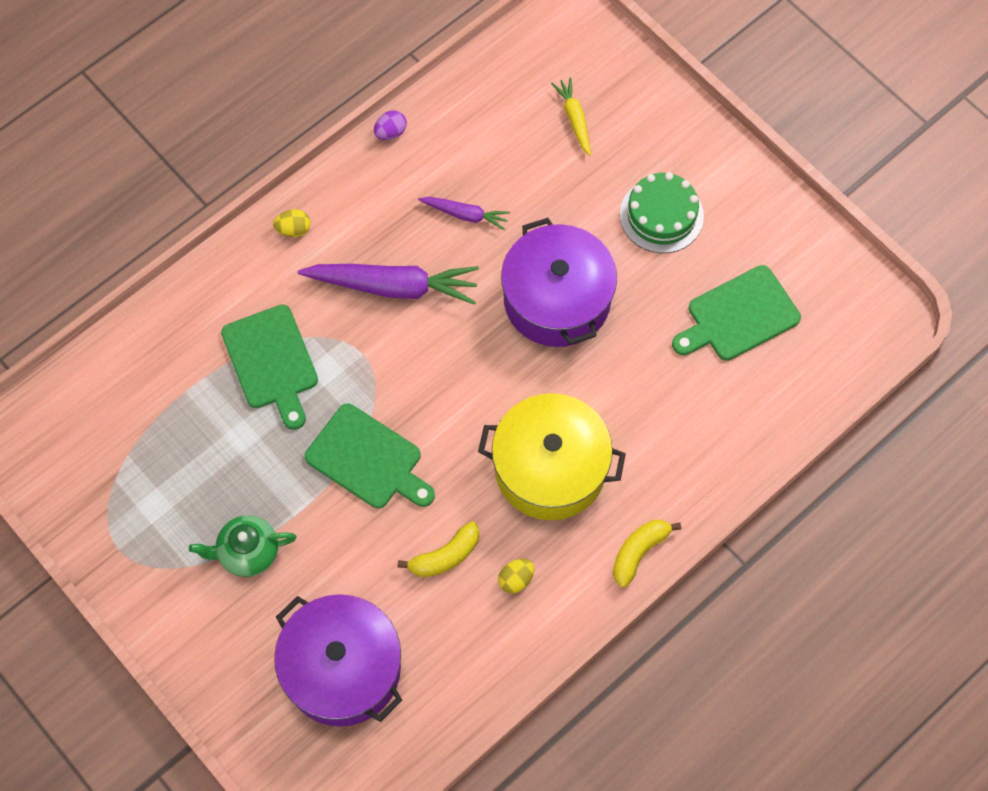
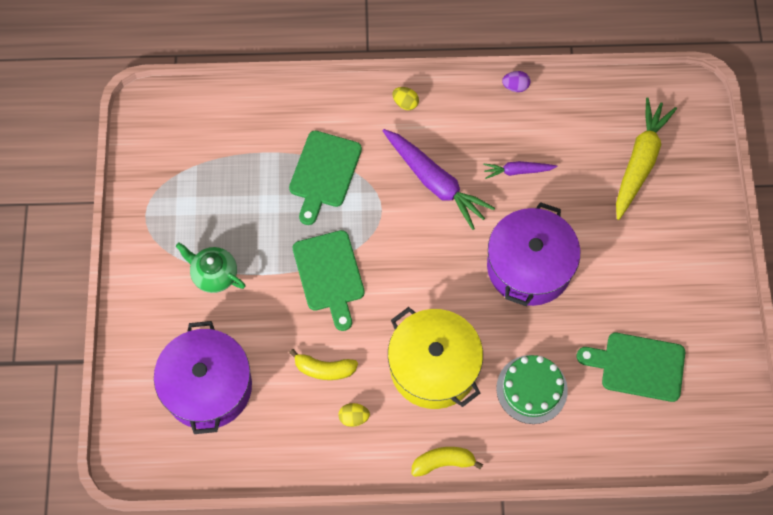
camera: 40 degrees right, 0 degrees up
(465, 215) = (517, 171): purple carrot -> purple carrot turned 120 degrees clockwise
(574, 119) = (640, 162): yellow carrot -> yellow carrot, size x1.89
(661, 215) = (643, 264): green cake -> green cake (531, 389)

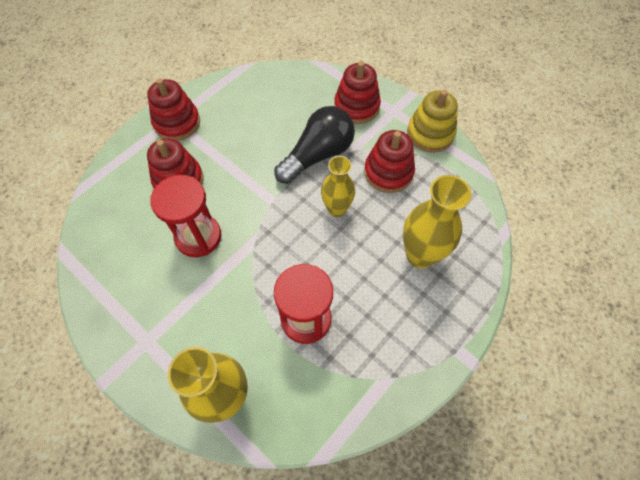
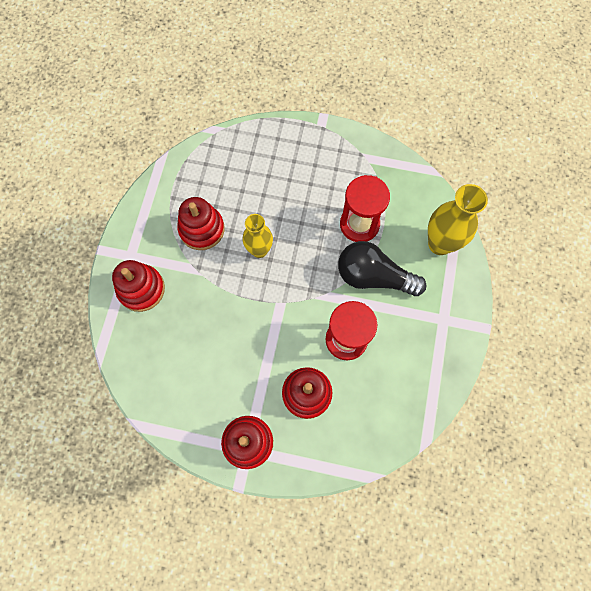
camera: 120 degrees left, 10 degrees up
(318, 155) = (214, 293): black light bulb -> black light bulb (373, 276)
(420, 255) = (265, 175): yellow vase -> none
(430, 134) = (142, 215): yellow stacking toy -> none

————

## [Exercise]
Show a copy of each line from the data that includes the word "yellow".

## [Reply to the exercise]
(574, 119) = (640, 162): yellow carrot -> yellow carrot, size x1.89
(420, 255) = (265, 175): yellow vase -> none
(430, 134) = (142, 215): yellow stacking toy -> none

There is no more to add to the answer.